======== Listing ========
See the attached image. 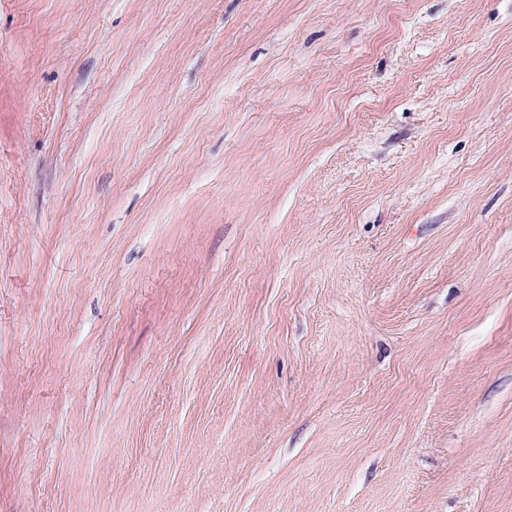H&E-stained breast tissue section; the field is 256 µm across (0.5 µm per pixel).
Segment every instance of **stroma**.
I'll list each match as a JSON object with an SVG mask.
<instances>
[{
    "instance_id": "obj_1",
    "label": "stroma",
    "mask_w": 512,
    "mask_h": 512,
    "mask_svg": "<svg viewBox=\"0 0 512 512\" xmlns=\"http://www.w3.org/2000/svg\"><path fill=\"white\" fill-rule=\"evenodd\" d=\"M0 512H512V0H0Z\"/></svg>"
}]
</instances>
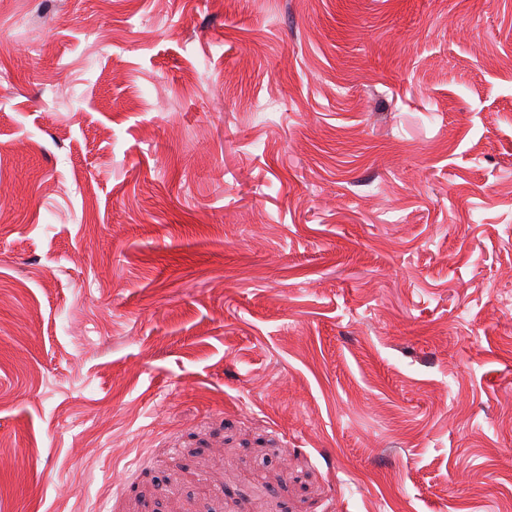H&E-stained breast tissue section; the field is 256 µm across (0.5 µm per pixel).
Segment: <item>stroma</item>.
Instances as JSON below:
<instances>
[{"mask_svg":"<svg viewBox=\"0 0 512 512\" xmlns=\"http://www.w3.org/2000/svg\"><path fill=\"white\" fill-rule=\"evenodd\" d=\"M511 506L512 0H0V512Z\"/></svg>","mask_w":512,"mask_h":512,"instance_id":"1","label":"stroma"}]
</instances>
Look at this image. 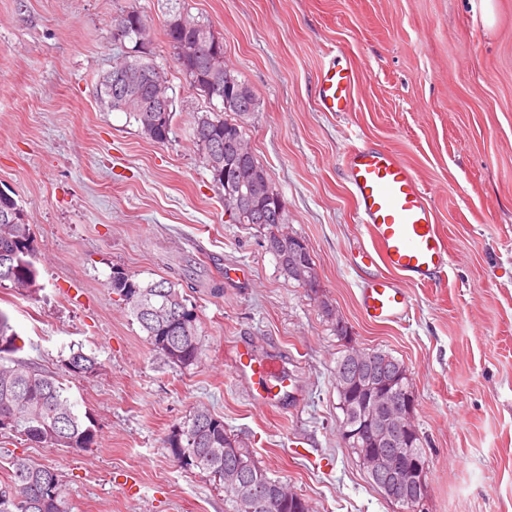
========
## Goal
Restate word for word, please, the line containing "Segment every instance of **stroma**." and all lines after it through the end of the material; the pictures do not belong in the copy.

## Output of the exercise
Segment every instance of **stroma**.
I'll list each match as a JSON object with an SVG mask.
<instances>
[{
    "instance_id": "obj_1",
    "label": "stroma",
    "mask_w": 512,
    "mask_h": 512,
    "mask_svg": "<svg viewBox=\"0 0 512 512\" xmlns=\"http://www.w3.org/2000/svg\"><path fill=\"white\" fill-rule=\"evenodd\" d=\"M0 512H512V0H0Z\"/></svg>"
}]
</instances>
H&E-stained breast tissue section; the field is 256 µm across (0.5 µm per pixel).
Segment: <item>stroma</item>.
Instances as JSON below:
<instances>
[{"mask_svg":"<svg viewBox=\"0 0 512 512\" xmlns=\"http://www.w3.org/2000/svg\"><path fill=\"white\" fill-rule=\"evenodd\" d=\"M511 506L512 0H0V512Z\"/></svg>","mask_w":512,"mask_h":512,"instance_id":"1","label":"stroma"}]
</instances>
Look at this image. 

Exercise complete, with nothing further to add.